→ **Task goal**
Report back every line below that carries the word "MCLR".

Edit tracking data:
----------
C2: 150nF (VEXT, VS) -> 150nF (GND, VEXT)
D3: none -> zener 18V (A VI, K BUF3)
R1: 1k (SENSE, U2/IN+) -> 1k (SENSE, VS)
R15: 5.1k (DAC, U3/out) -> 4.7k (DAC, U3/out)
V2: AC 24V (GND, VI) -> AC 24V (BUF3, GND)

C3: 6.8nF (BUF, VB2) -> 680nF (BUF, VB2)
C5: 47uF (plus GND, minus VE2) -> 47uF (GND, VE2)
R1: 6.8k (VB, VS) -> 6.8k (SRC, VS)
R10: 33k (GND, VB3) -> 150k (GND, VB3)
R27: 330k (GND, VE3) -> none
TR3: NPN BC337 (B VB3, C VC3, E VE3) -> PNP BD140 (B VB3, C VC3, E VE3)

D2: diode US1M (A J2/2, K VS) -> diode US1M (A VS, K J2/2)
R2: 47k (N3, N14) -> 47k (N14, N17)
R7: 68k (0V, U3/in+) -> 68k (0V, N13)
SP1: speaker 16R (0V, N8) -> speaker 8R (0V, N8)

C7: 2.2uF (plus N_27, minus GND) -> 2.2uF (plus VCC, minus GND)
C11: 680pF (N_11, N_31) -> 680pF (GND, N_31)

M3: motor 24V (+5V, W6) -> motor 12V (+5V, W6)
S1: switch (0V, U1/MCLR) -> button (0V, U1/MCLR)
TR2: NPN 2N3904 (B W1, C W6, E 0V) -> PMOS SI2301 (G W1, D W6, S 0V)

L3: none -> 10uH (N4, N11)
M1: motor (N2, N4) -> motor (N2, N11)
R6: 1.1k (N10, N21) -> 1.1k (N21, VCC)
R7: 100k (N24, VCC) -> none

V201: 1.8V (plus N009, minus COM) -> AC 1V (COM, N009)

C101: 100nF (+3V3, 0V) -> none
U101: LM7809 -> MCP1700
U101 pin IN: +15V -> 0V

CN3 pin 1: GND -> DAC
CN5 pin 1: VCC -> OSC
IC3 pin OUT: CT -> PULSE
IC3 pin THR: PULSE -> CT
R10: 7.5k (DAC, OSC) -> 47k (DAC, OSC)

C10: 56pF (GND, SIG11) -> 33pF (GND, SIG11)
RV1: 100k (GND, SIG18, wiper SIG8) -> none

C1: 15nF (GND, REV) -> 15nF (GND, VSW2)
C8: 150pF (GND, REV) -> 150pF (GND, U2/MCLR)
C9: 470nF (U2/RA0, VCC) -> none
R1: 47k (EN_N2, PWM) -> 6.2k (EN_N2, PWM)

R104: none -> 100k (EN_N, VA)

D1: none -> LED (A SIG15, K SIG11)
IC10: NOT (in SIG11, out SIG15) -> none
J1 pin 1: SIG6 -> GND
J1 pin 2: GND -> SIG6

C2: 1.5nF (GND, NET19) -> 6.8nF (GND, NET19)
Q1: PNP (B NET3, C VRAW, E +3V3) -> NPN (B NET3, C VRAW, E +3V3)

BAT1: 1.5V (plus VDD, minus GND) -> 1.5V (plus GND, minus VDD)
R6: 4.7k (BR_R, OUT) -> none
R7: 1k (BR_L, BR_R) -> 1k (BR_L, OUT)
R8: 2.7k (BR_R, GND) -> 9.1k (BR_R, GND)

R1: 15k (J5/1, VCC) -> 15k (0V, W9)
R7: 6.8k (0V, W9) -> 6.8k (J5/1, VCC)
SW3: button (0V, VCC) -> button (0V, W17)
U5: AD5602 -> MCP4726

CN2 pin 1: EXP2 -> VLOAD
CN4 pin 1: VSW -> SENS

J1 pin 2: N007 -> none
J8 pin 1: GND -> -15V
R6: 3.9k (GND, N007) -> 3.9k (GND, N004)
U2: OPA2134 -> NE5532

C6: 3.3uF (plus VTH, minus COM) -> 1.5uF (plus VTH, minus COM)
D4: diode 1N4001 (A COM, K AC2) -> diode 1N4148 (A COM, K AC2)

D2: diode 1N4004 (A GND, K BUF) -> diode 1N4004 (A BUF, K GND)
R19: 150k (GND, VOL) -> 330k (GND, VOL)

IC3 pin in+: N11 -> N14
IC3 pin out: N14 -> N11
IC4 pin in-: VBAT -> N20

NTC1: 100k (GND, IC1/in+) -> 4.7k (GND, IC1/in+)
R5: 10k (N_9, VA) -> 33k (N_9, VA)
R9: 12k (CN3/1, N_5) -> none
----------
→ **Solution for this exercise**
S1: switch (0V, U1/MCLR) -> button (0V, U1/MCLR)
C8: 150pF (GND, REV) -> 150pF (GND, U2/MCLR)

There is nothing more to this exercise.